## EXCERPTED RECORDS
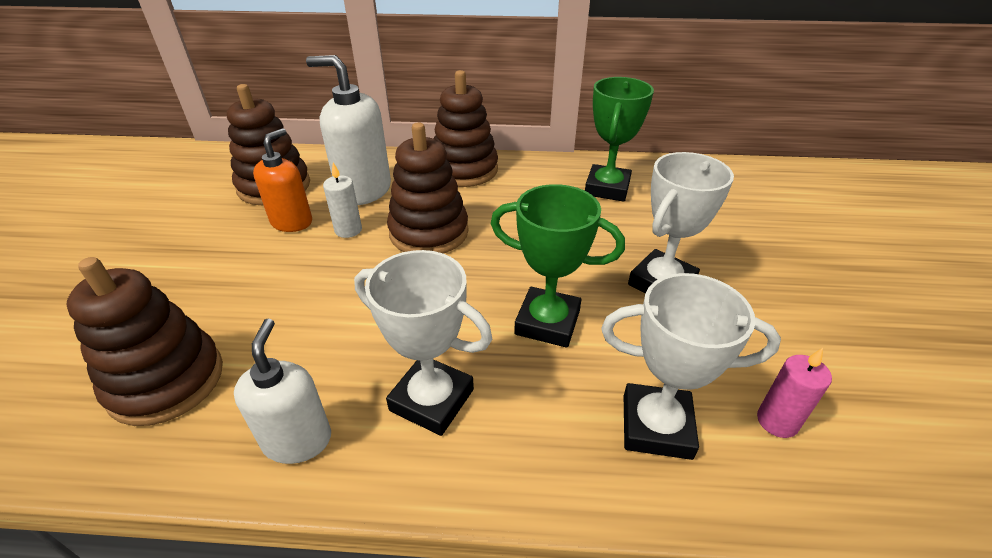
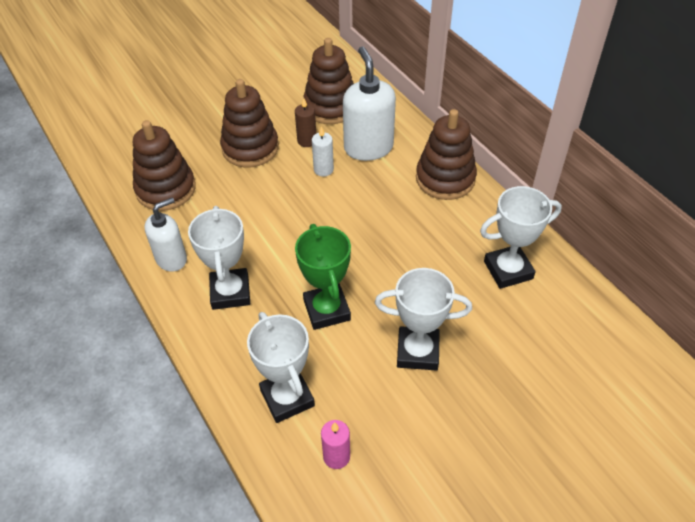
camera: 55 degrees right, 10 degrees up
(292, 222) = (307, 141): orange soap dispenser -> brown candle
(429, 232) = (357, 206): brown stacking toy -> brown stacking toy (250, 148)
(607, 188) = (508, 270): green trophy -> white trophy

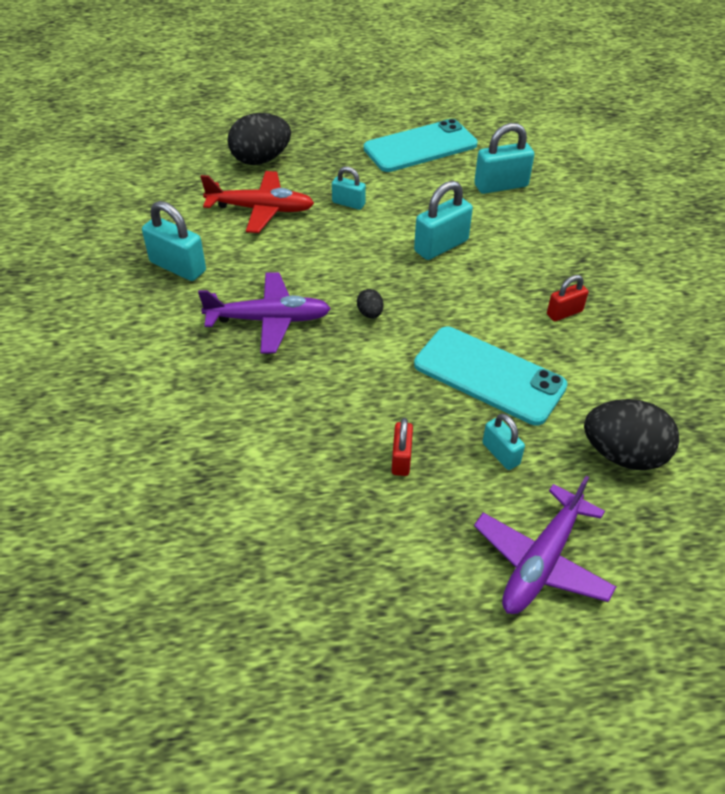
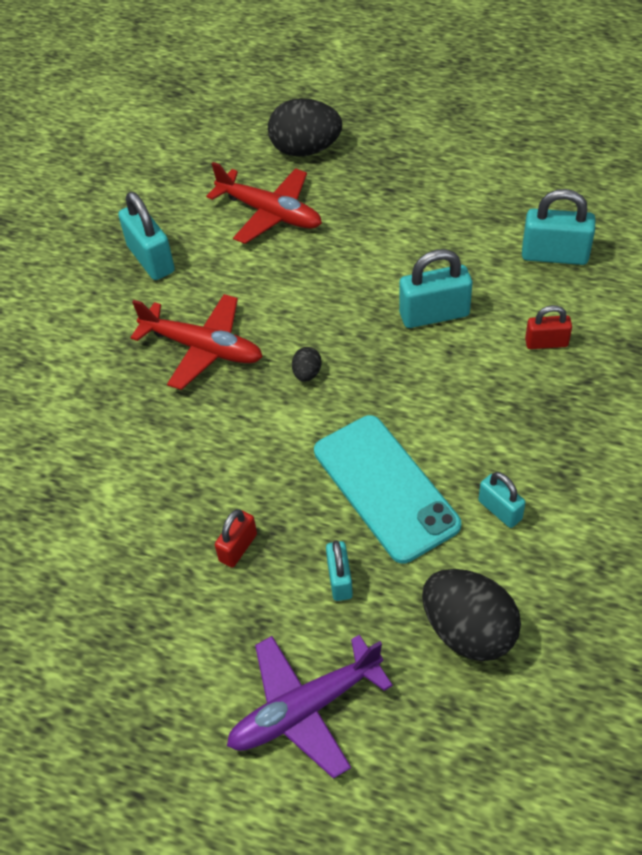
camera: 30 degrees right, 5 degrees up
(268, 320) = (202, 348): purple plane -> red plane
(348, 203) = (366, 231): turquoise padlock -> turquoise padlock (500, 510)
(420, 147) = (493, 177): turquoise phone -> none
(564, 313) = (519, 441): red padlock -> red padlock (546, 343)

## TASK DETAILS
The expected result is every line above containing the string "degrees".

## RESPONSE AREA
camera: 55 degrees right, 10 degrees up
camera: 30 degrees right, 5 degrees up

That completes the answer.